* [Extracted data]:
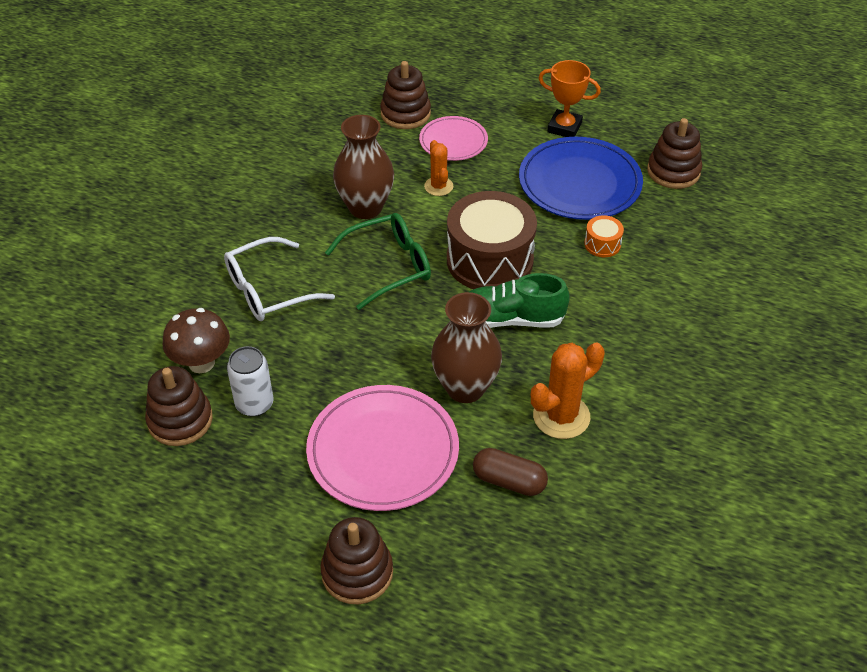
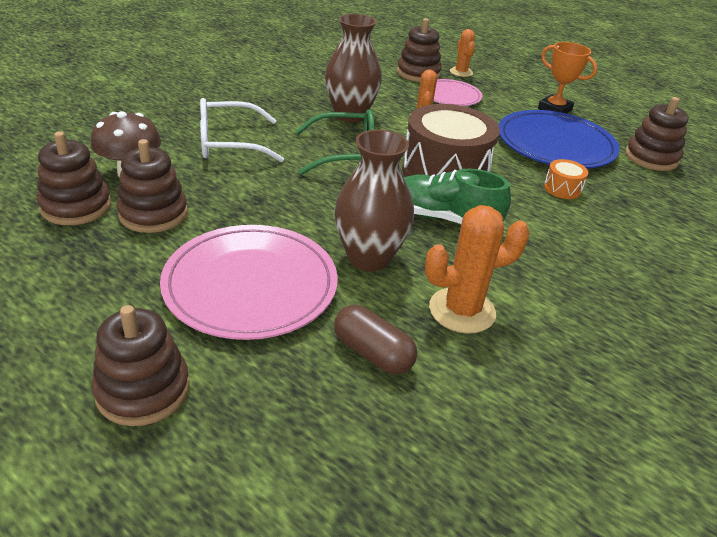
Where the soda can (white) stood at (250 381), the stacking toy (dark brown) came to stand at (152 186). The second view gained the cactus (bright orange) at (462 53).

...

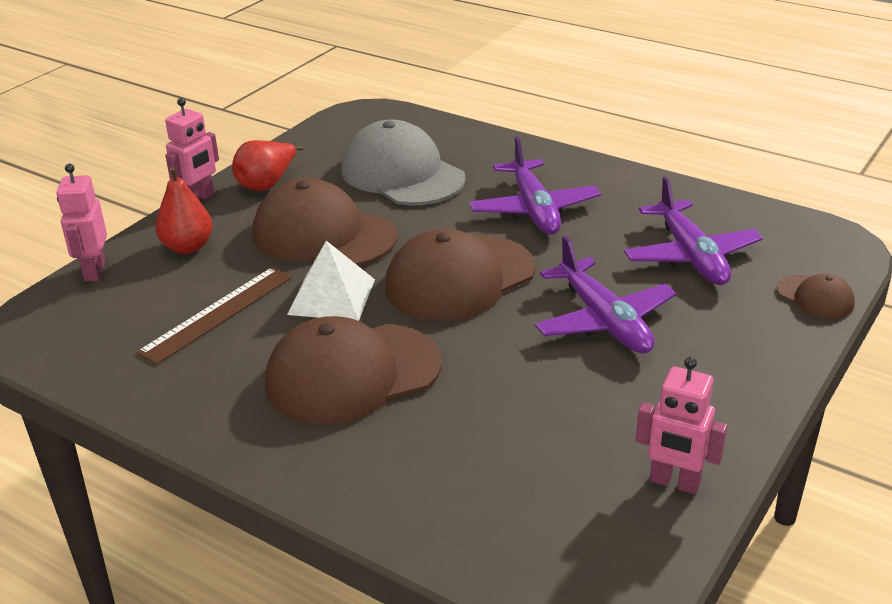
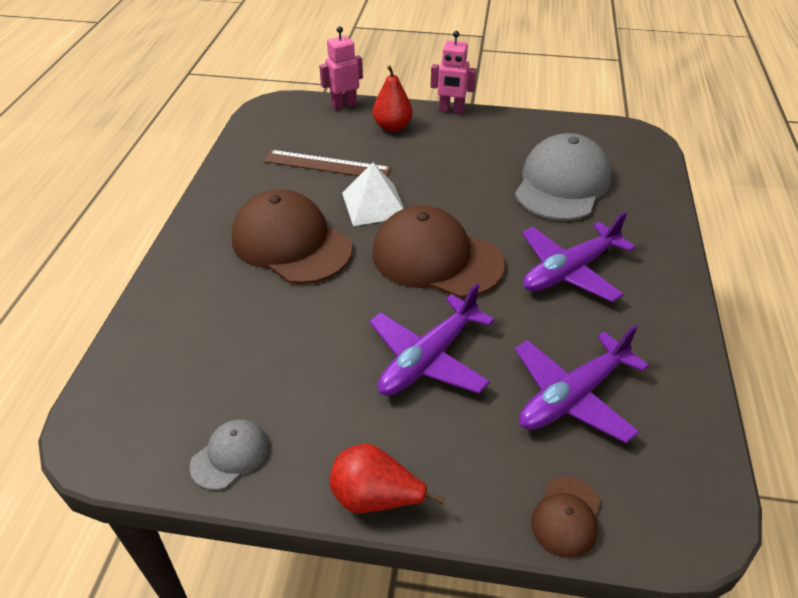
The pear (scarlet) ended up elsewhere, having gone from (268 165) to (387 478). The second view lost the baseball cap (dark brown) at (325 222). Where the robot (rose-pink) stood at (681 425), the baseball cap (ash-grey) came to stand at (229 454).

--

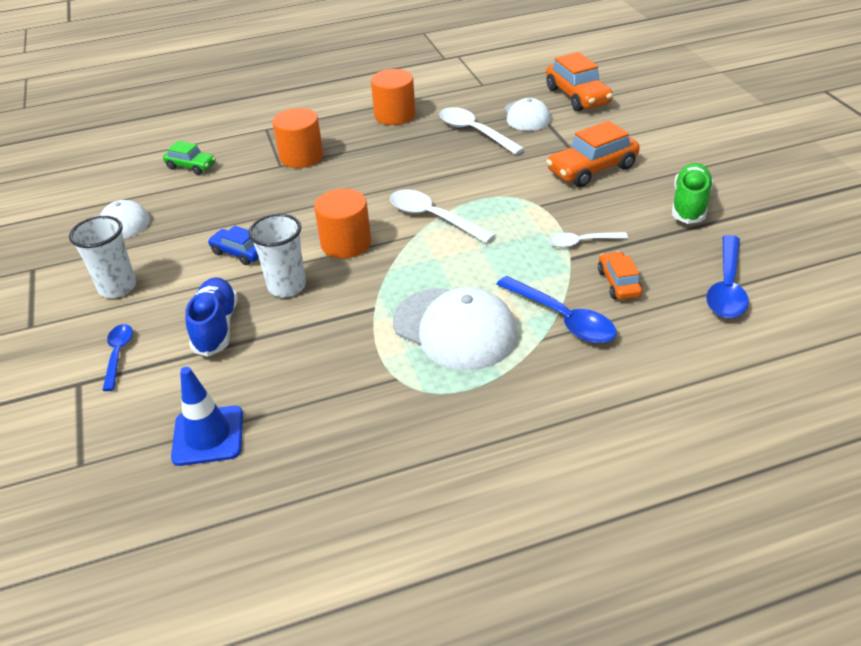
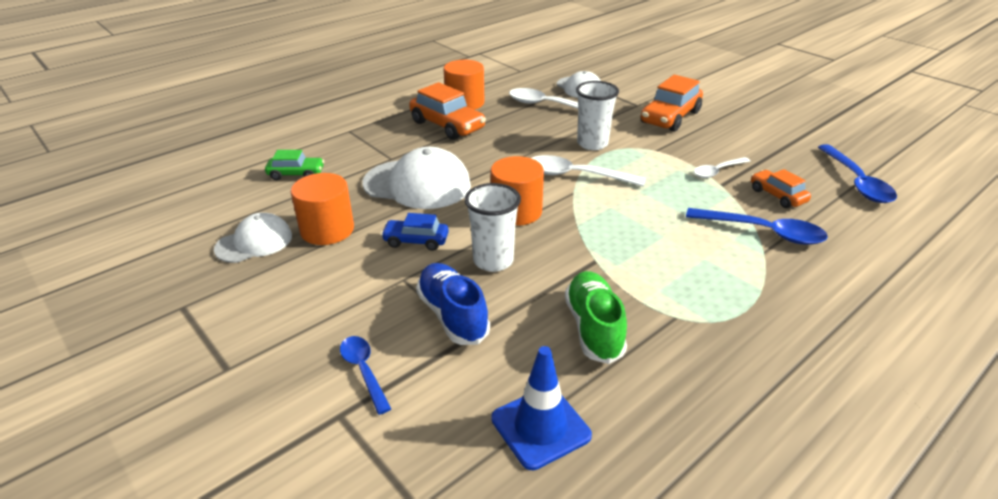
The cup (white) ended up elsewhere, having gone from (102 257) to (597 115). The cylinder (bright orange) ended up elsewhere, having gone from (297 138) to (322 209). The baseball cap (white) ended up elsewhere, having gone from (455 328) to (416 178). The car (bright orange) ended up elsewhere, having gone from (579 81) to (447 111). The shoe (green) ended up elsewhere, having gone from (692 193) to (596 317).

* [About this task]: Across all the lines of the data, count those that include the word "view" and reply with that number only.

* [Output]: 2